▶ **Exercise goal**: Could you write out each of the entries below again, changing "top-left" to "upper-left", keeping every other line as it is, and omitting the pictures?

___ Records to use

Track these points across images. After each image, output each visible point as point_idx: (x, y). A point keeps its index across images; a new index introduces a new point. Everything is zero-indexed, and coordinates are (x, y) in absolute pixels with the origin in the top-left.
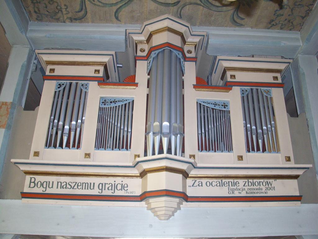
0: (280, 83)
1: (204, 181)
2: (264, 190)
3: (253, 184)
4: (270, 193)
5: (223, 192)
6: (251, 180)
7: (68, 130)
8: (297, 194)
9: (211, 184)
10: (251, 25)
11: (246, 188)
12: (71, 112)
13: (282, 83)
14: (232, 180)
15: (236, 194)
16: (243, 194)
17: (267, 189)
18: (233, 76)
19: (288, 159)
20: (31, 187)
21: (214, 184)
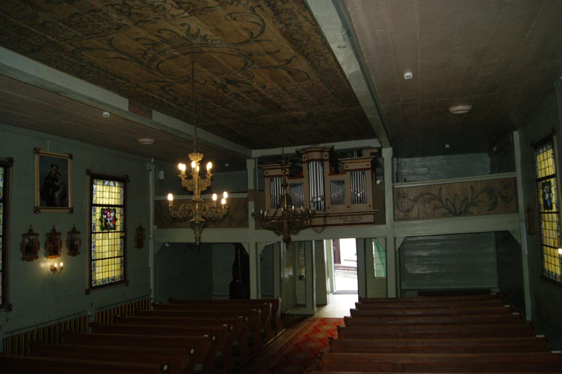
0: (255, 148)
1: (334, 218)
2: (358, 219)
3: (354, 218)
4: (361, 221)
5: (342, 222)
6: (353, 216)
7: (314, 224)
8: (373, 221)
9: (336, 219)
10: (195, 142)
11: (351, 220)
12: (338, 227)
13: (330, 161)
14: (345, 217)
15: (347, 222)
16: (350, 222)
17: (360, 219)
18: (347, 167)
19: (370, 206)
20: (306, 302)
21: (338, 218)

______

▶ **Output**:
Track these points across images. After each image, output each visible point as point_idx: (x, y). A point keeps its index across images; a new index introduces a new point. Everything is zero-indexed, and coordinates are (x, y) in absolute pixels with the origin in the upper-left.
0: (280, 83)
1: (204, 181)
2: (264, 190)
3: (253, 184)
4: (270, 193)
5: (223, 192)
6: (251, 180)
7: (68, 130)
8: (297, 194)
9: (211, 184)
10: (251, 25)
11: (246, 188)
12: (71, 112)
13: (282, 83)
14: (232, 180)
15: (236, 194)
16: (243, 194)
17: (267, 189)
18: (233, 76)
19: (288, 159)
20: (31, 187)
21: (214, 184)
0: (255, 148)
1: (334, 218)
2: (358, 219)
3: (354, 218)
4: (361, 221)
5: (342, 222)
6: (353, 216)
7: (314, 224)
8: (373, 221)
9: (336, 219)
10: (195, 142)
11: (351, 220)
12: (338, 227)
13: (330, 161)
14: (345, 217)
15: (347, 222)
16: (350, 222)
17: (360, 219)
18: (347, 167)
19: (370, 206)
20: (306, 302)
21: (338, 218)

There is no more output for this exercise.